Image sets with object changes

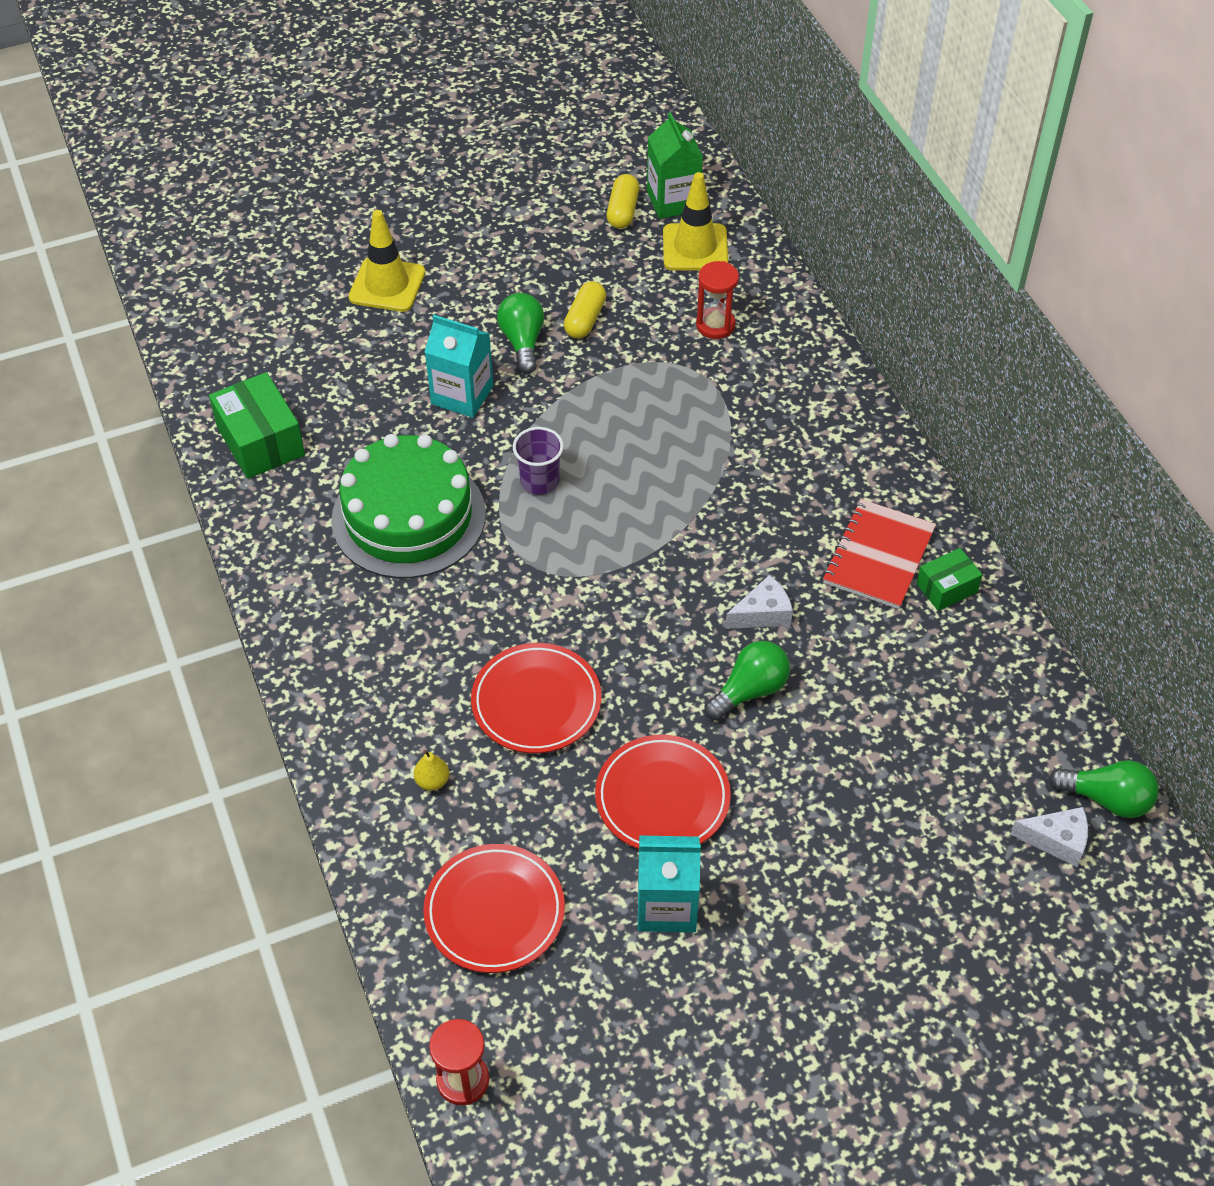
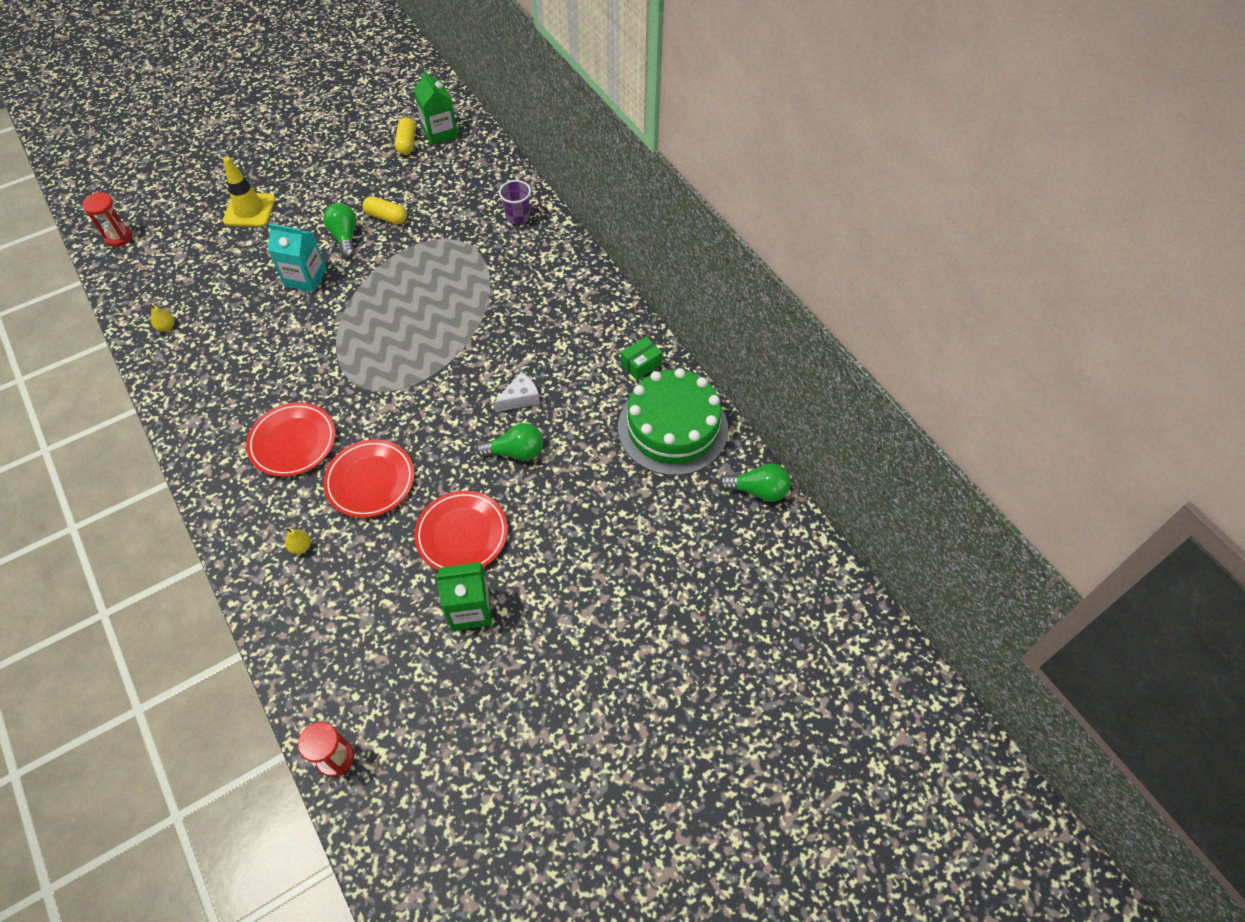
camera: 10 degrees left, 5 degrees up
(260, 441) = (166, 327): green box -> yellow pear
(408, 517) = (273, 365): green cake -> green cake (672, 428)
(494, 912) = (350, 633): red plate -> red plate (293, 442)
(539, 481) = (363, 329): purple cup -> purple cup (518, 217)
(585, 319) = (386, 217): yellow capsule -> yellow capsule turned 75 degrees counterclockwise
(666, 905) = (470, 609): turquoise carton -> green carton
(695, 248) = (457, 161): yellow traffic cone -> none
(715, 325) = (474, 210): red hourglass -> red hourglass (119, 237)
(749, 690) = (516, 452): green light bulb -> green light bulb turned 45 degrees clockwise
(878, 556) = (594, 349): red notebook -> none
(1056, 840) = (728, 523): white cheese -> none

About this task: Nothing but the records themselves, exact and complete, should be returned; leave the pictures out.

The answer:
camera: 10 degrees left, 5 degrees up
(260, 441) = (166, 327): green box -> yellow pear
(408, 517) = (273, 365): green cake -> green cake (672, 428)
(494, 912) = (350, 633): red plate -> red plate (293, 442)
(539, 481) = (363, 329): purple cup -> purple cup (518, 217)
(585, 319) = (386, 217): yellow capsule -> yellow capsule turned 75 degrees counterclockwise
(666, 905) = (470, 609): turquoise carton -> green carton
(695, 248) = (457, 161): yellow traffic cone -> none
(715, 325) = (474, 210): red hourglass -> red hourglass (119, 237)
(749, 690) = (516, 452): green light bulb -> green light bulb turned 45 degrees clockwise
(878, 556) = (594, 349): red notebook -> none
(1056, 840) = (728, 523): white cheese -> none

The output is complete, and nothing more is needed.